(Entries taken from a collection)
»»

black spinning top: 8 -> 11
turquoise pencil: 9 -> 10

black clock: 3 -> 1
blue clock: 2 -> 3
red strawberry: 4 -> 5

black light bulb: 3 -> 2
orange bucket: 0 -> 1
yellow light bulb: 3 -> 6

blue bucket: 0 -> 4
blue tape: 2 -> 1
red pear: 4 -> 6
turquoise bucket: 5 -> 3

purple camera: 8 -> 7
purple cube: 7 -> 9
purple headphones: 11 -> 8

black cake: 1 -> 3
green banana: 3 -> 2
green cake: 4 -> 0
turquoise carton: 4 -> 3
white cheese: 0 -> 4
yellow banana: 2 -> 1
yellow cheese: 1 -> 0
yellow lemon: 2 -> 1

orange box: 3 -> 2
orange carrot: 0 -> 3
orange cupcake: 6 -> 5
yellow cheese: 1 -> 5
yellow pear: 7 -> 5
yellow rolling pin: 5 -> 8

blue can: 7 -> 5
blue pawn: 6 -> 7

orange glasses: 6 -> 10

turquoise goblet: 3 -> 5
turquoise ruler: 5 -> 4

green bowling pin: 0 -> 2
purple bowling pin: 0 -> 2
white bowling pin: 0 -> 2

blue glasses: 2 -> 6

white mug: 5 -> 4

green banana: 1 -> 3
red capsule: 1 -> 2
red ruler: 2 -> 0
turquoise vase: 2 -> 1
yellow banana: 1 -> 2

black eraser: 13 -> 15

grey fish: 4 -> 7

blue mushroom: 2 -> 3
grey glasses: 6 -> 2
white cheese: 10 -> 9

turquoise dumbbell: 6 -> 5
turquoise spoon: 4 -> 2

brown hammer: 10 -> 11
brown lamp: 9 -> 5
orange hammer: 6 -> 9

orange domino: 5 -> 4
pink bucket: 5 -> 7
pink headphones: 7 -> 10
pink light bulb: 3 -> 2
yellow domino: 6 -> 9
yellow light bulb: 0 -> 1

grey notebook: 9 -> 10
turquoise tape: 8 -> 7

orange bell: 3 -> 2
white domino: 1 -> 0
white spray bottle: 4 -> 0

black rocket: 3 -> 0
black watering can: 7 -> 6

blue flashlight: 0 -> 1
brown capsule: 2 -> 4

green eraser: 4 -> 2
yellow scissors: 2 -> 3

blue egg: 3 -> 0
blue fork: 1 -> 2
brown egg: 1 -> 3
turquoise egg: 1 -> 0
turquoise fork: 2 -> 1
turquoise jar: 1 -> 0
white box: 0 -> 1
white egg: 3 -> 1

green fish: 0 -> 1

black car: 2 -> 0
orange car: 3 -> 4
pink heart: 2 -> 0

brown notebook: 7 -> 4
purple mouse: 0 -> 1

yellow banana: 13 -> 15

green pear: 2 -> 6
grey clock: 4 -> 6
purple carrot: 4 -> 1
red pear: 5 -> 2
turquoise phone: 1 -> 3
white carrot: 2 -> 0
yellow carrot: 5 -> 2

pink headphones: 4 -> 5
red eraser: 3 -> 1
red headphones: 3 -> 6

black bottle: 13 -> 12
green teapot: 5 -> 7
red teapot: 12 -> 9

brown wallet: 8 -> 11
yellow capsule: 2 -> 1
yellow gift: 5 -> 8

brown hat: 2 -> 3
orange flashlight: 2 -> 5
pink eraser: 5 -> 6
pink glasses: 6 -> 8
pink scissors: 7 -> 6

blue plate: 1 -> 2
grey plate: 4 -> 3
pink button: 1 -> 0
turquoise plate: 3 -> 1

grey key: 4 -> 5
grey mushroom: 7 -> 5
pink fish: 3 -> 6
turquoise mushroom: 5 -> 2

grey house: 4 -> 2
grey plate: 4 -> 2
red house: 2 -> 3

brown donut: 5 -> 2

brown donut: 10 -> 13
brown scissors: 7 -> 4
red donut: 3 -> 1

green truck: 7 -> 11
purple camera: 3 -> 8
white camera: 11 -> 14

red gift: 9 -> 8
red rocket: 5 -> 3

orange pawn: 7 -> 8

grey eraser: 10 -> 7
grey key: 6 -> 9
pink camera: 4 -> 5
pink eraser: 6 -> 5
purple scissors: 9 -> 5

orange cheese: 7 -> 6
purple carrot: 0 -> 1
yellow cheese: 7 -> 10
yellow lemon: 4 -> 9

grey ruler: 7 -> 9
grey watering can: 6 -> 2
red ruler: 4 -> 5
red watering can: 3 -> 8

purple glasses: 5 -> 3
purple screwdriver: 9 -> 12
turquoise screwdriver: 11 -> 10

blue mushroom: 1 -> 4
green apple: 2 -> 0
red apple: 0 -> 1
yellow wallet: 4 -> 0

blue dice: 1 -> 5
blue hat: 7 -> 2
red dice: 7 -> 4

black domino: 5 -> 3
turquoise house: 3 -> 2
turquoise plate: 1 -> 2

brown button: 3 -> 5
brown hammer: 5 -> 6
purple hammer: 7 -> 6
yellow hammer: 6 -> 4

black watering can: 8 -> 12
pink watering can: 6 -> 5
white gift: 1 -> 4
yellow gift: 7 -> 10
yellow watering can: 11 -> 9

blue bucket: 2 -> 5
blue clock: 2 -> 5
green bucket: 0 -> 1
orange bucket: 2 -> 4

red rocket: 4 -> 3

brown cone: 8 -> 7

««

• _Task instructions_
Show all lines in the entries above where the word "watering" appears.

• _Response area_
black watering can: 7 -> 6
grey watering can: 6 -> 2
red watering can: 3 -> 8
black watering can: 8 -> 12
pink watering can: 6 -> 5
yellow watering can: 11 -> 9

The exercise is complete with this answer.